WORK TASK: Would you please return the lines of the entries below starting at the line that has "camera: 20 degrees left, 5 degrees down" and ending at the line that has "move | Karotte/weiß", both included, exactly as they are?

RECORDED DATA:
========

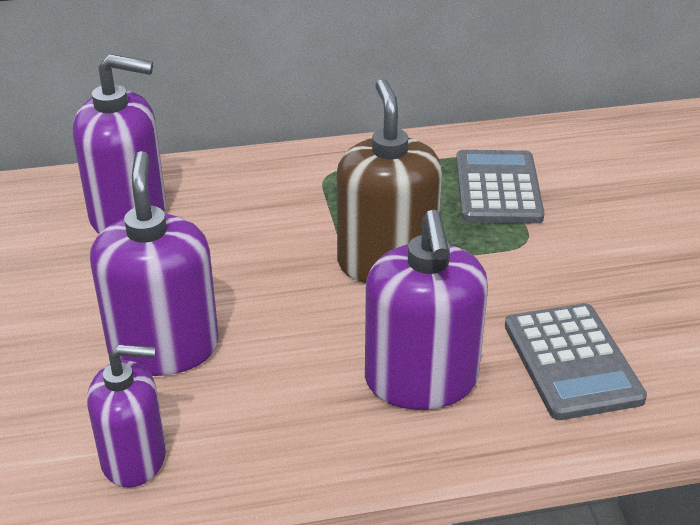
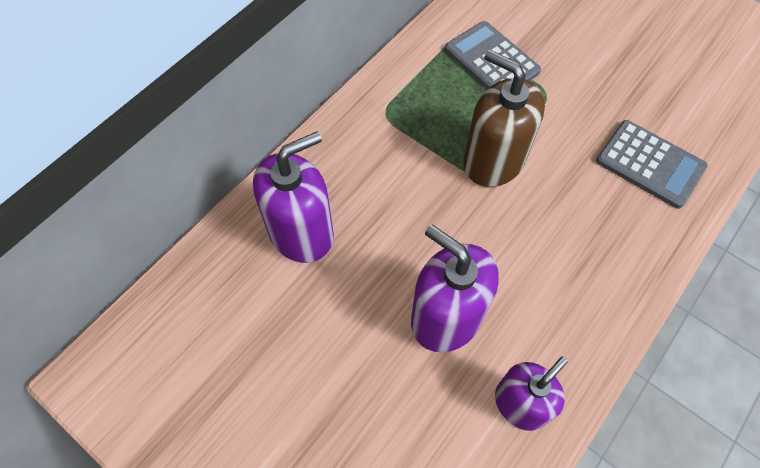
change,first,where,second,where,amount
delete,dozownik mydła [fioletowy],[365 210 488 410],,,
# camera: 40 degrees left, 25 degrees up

========

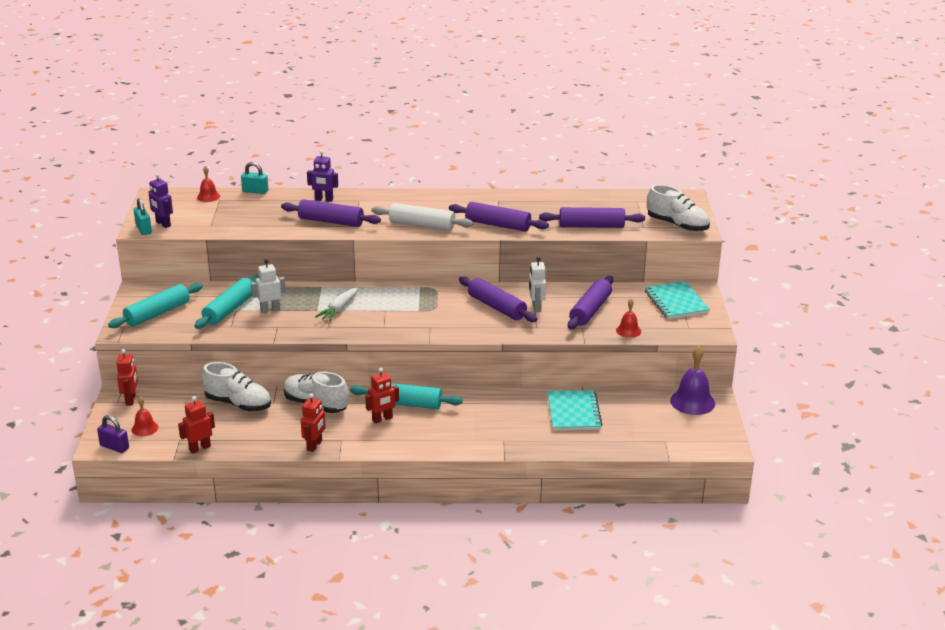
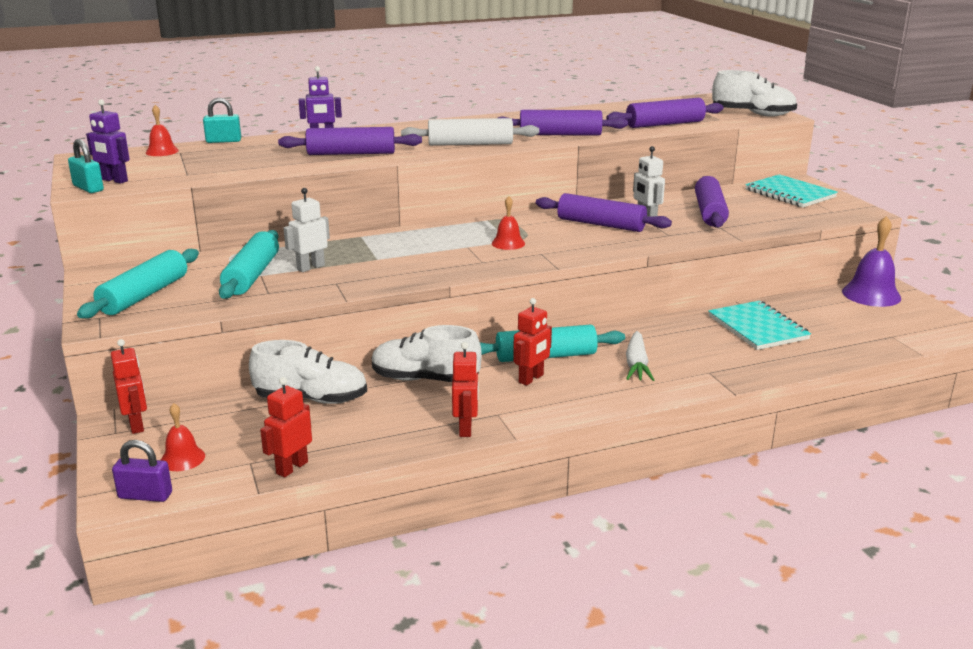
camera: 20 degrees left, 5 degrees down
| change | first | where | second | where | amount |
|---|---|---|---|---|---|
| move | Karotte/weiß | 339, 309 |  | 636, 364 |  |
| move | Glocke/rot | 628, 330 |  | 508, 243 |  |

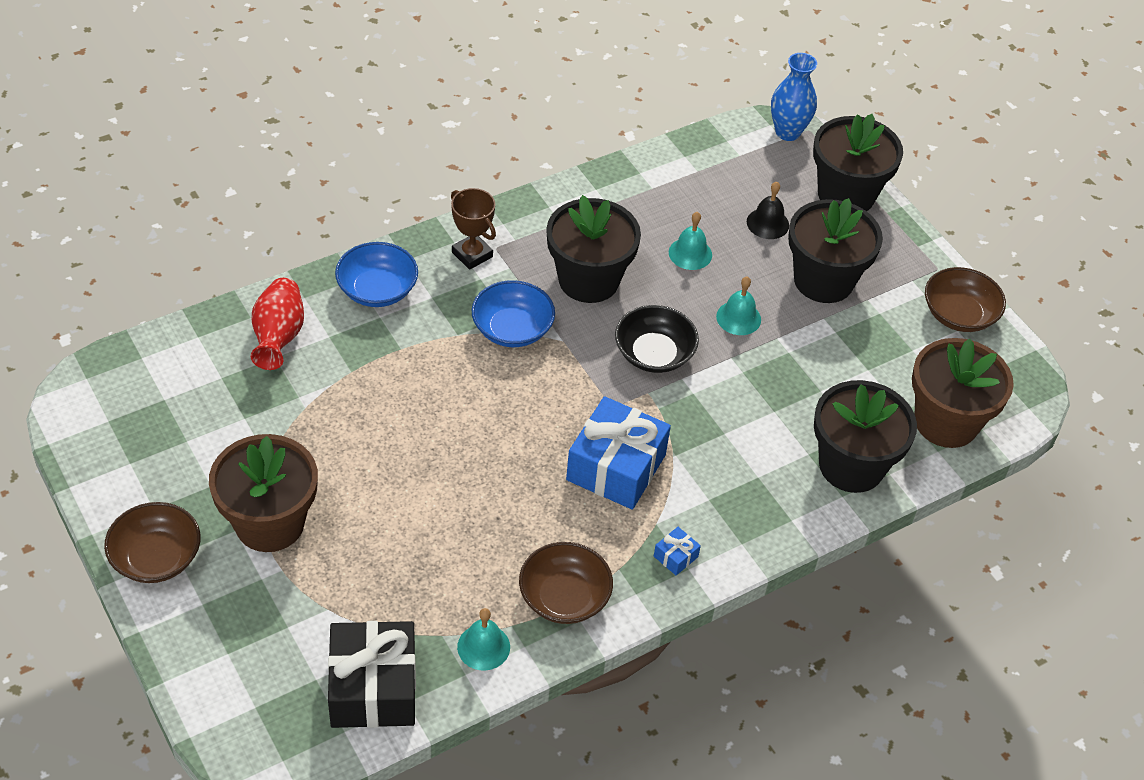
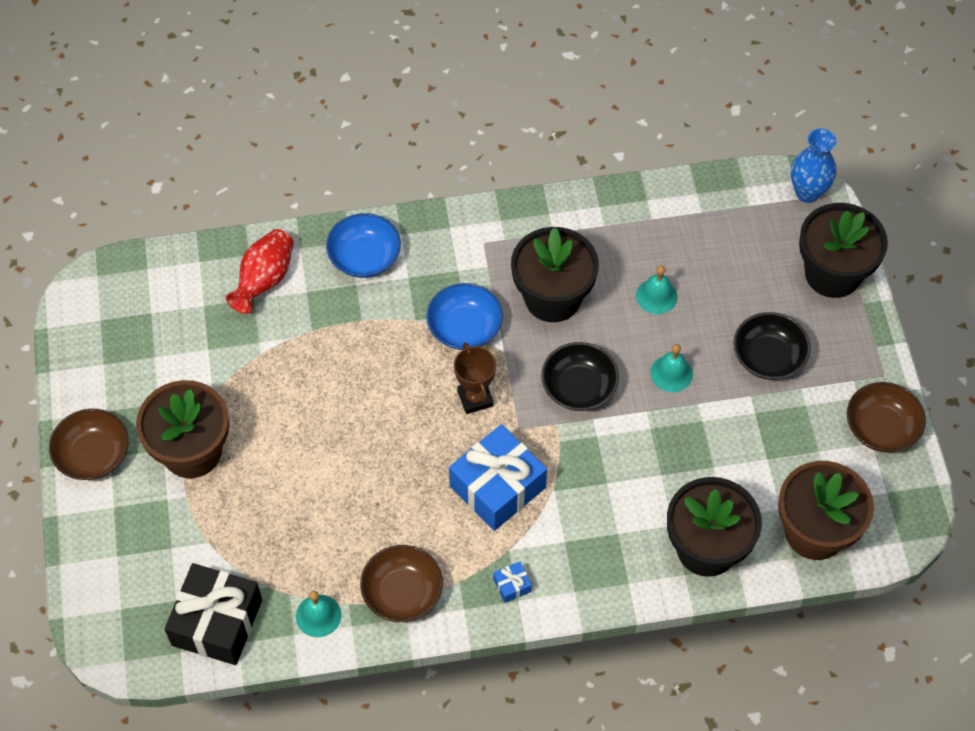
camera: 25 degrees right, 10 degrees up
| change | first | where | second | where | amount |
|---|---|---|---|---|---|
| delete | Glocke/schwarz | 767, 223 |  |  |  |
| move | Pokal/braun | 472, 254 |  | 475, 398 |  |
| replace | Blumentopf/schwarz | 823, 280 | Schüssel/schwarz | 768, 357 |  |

========

TASK RESPONSE:
camera: 20 degrees left, 5 degrees down
| change | first | where | second | where | amount |
|---|---|---|---|---|---|
| move | Karotte/weiß | 339, 309 |  | 636, 364 |  |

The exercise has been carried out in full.